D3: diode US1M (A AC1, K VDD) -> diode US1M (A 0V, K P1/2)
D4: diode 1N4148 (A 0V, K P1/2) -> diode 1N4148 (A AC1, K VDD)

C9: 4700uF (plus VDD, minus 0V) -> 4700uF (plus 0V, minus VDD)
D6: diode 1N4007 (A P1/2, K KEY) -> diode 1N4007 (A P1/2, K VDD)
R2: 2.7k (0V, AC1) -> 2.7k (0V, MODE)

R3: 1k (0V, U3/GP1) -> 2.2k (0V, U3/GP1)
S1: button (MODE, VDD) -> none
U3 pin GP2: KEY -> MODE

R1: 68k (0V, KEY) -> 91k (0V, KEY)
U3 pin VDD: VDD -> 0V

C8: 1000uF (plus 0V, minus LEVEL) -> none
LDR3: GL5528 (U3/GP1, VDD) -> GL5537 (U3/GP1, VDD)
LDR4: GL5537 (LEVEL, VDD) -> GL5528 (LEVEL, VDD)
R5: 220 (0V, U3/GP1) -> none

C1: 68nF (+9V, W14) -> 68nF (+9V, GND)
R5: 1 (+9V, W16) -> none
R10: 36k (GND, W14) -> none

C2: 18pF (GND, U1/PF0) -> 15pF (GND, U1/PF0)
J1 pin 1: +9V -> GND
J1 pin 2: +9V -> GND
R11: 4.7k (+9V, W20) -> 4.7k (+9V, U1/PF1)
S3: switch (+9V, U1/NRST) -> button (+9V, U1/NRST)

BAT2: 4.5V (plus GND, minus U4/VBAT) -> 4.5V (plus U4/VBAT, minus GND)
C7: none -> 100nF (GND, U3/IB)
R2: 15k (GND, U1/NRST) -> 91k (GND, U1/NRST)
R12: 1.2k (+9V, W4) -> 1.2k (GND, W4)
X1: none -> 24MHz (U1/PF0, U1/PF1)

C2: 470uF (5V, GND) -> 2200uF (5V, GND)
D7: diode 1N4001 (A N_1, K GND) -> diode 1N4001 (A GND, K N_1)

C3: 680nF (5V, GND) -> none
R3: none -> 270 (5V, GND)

◆ ◆ ◆ ◆

PROBLEM REQUIREMENTS: Where in the entries does the word "LEVEL" occur? Copy out each line that has it.

EXPECTED OUTPUT:
C8: 1000uF (plus 0V, minus LEVEL) -> none
LDR4: GL5537 (LEVEL, VDD) -> GL5528 (LEVEL, VDD)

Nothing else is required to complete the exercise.